AIM OF THE TASK: Repeat the listing word for word. No pictures belong in the copy.

PROVIDED DATA:
○ ○ ○ ○ ○
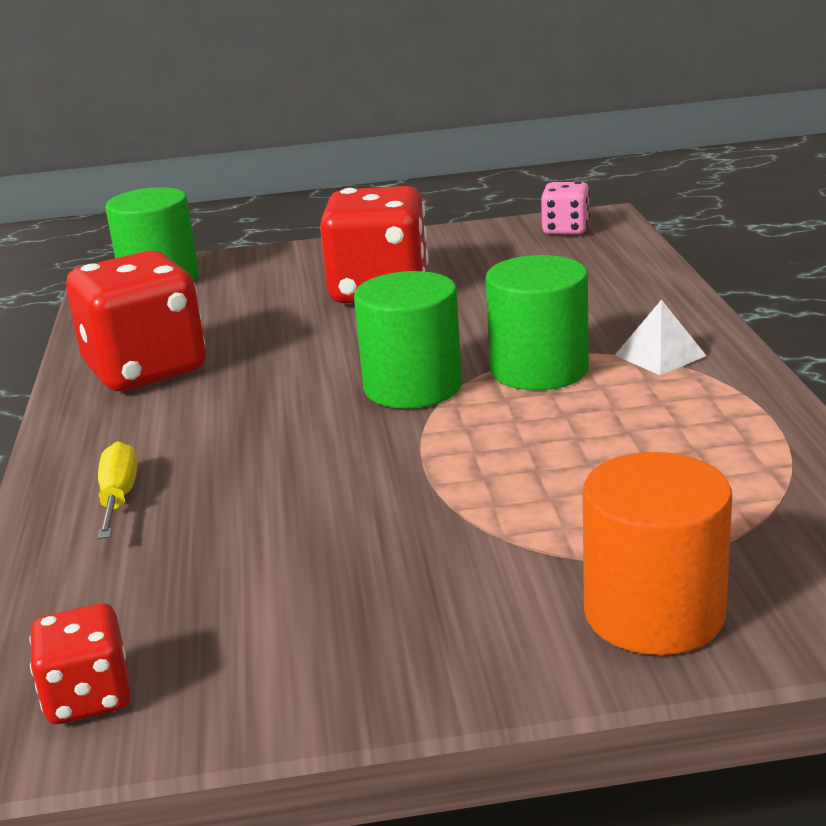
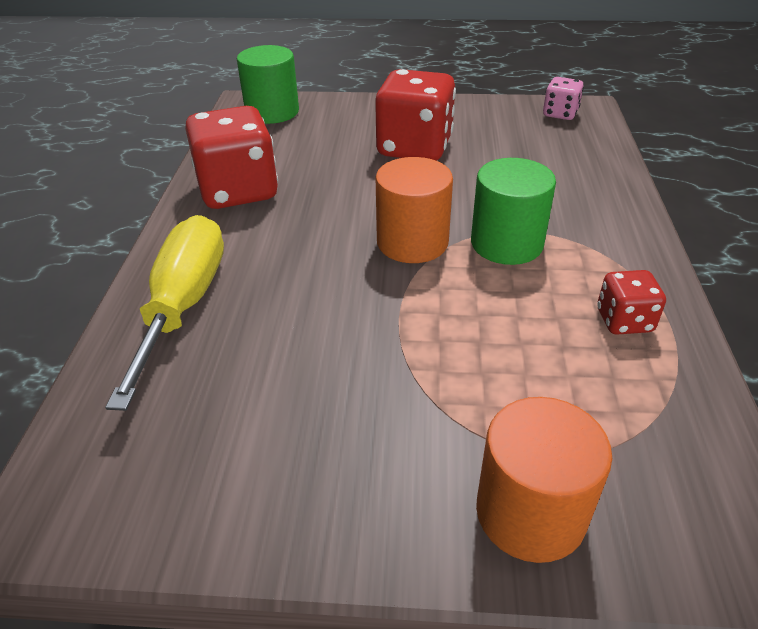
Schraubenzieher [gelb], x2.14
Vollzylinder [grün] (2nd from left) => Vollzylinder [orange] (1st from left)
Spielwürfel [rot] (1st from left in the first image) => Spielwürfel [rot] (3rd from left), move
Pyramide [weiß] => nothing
○ ○ ○ ○ ○
TASK ANSWER:
Schraubenzieher [gelb], x2.14
Vollzylinder [grün] (2nd from left) => Vollzylinder [orange] (1st from left)
Spielwürfel [rot] (1st from left in the first image) => Spielwürfel [rot] (3rd from left), move
Pyramide [weiß] => nothing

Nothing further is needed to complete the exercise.